■ **INSTRUCTIONS TO FOLLOW**: Which lines in the records below contain the word "golden"? Copy each one.

■ **SUPPLIED RECORDS**:
● ● ● ●

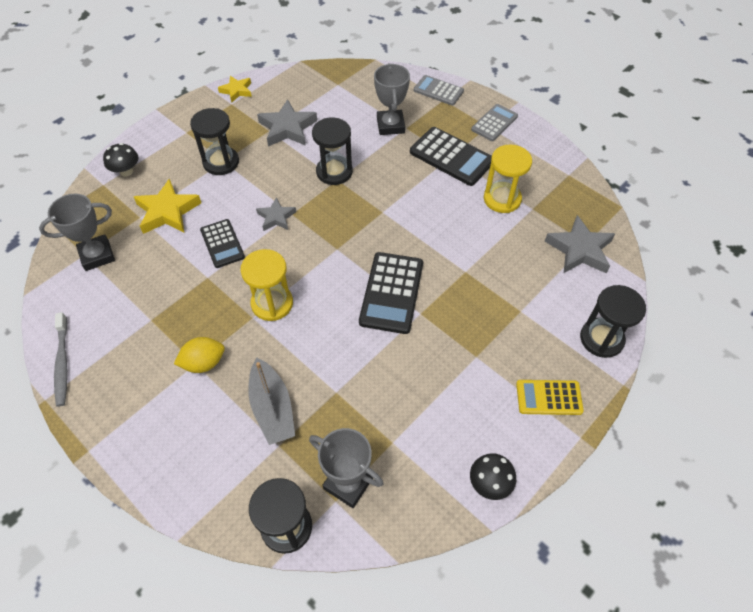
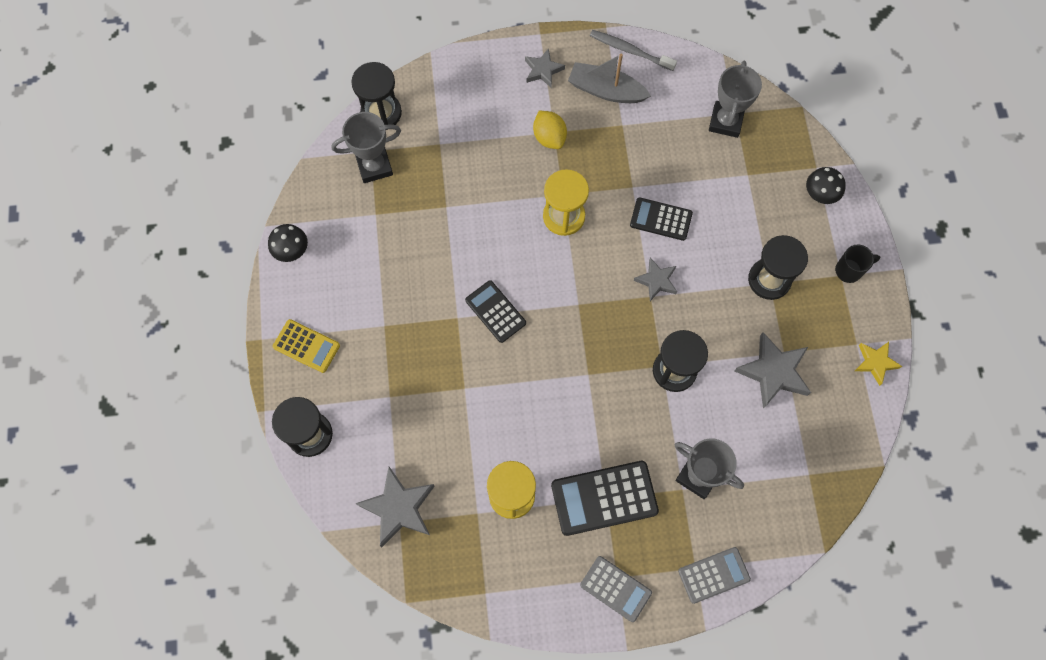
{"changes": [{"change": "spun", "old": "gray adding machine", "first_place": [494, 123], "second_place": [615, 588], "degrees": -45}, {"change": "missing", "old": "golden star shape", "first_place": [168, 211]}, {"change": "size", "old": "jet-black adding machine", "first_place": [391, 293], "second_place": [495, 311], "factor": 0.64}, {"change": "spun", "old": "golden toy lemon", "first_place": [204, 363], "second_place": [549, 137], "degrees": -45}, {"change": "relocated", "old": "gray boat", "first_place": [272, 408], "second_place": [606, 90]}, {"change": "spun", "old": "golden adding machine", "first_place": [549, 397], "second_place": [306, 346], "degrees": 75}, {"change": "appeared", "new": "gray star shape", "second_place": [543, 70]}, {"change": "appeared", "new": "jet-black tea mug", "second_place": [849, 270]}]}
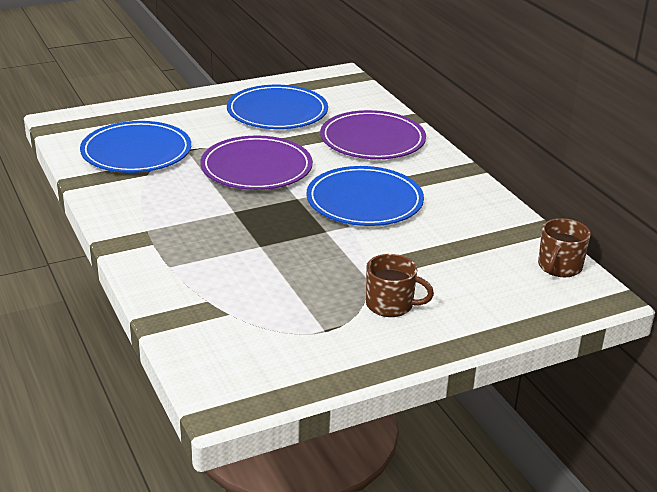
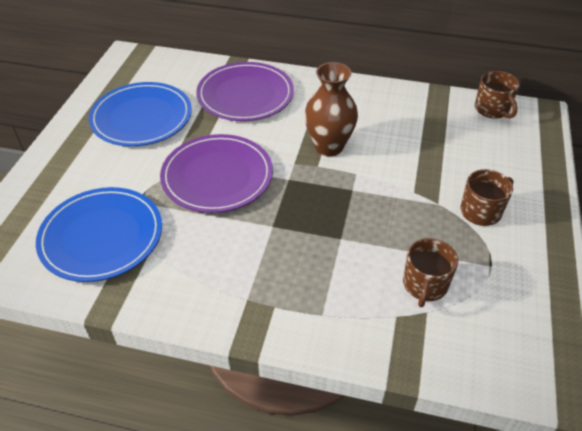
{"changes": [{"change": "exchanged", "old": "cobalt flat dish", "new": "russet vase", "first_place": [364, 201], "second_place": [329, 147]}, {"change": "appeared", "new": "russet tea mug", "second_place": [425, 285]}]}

● ● ● ●

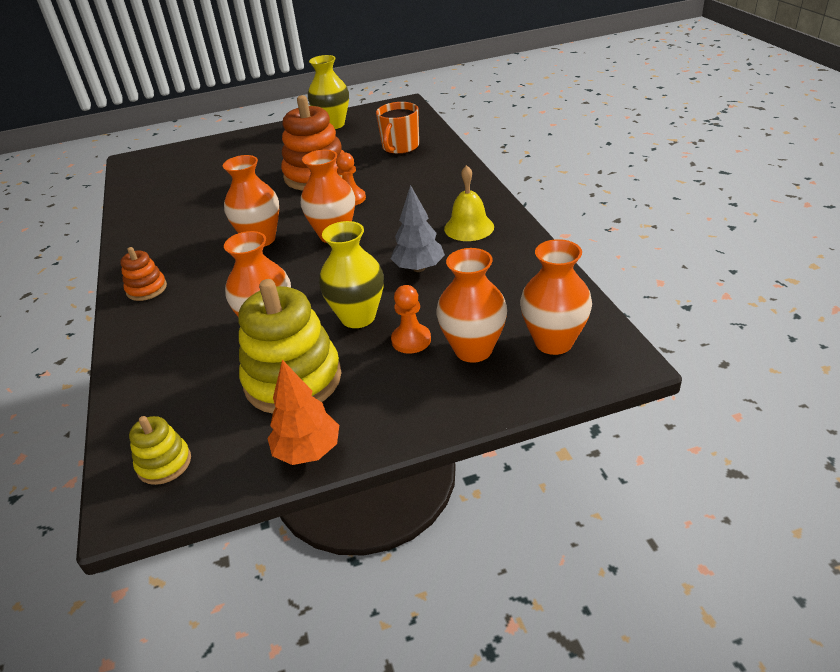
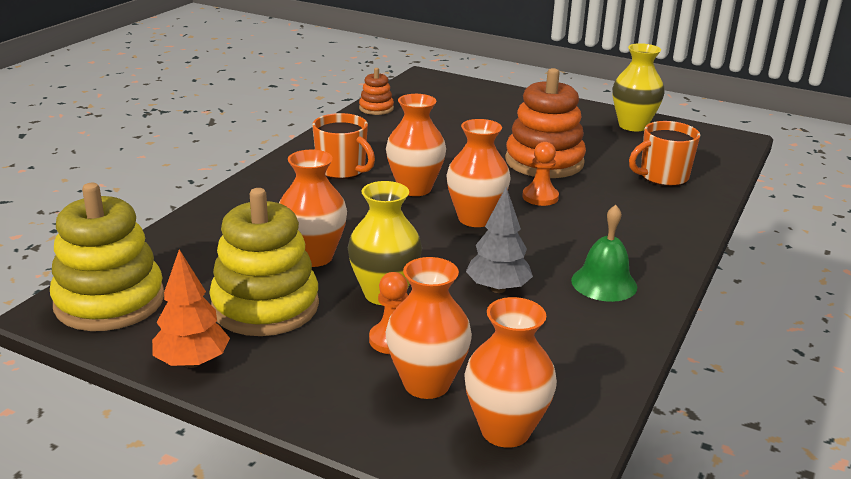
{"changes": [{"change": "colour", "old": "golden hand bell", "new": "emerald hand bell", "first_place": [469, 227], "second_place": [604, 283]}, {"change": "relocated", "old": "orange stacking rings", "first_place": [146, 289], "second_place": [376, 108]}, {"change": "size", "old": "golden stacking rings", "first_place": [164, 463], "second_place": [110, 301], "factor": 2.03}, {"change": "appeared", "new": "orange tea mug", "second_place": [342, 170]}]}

● ● ● ●

■ **OUTPUT FOR THIS EXERCISE**:
{"changes": [{"change": "spun", "old": "gray adding machine", "first_place": [494, 123], "second_place": [615, 588], "degrees": -45}, {"change": "missing", "old": "golden star shape", "first_place": [168, 211]}, {"change": "size", "old": "jet-black adding machine", "first_place": [391, 293], "second_place": [495, 311], "factor": 0.64}, {"change": "spun", "old": "golden toy lemon", "first_place": [204, 363], "second_place": [549, 137], "degrees": -45}, {"change": "relocated", "old": "gray boat", "first_place": [272, 408], "second_place": [606, 90]}, {"change": "spun", "old": "golden adding machine", "first_place": [549, 397], "second_place": [306, 346], "degrees": 75}, {"change": "appeared", "new": "gray star shape", "second_place": [543, 70]}, {"change": "appeared", "new": "jet-black tea mug", "second_place": [849, 270]}]}
{"changes": [{"change": "colour", "old": "golden hand bell", "new": "emerald hand bell", "first_place": [469, 227], "second_place": [604, 283]}, {"change": "relocated", "old": "orange stacking rings", "first_place": [146, 289], "second_place": [376, 108]}, {"change": "size", "old": "golden stacking rings", "first_place": [164, 463], "second_place": [110, 301], "factor": 2.03}, {"change": "appeared", "new": "orange tea mug", "second_place": [342, 170]}]}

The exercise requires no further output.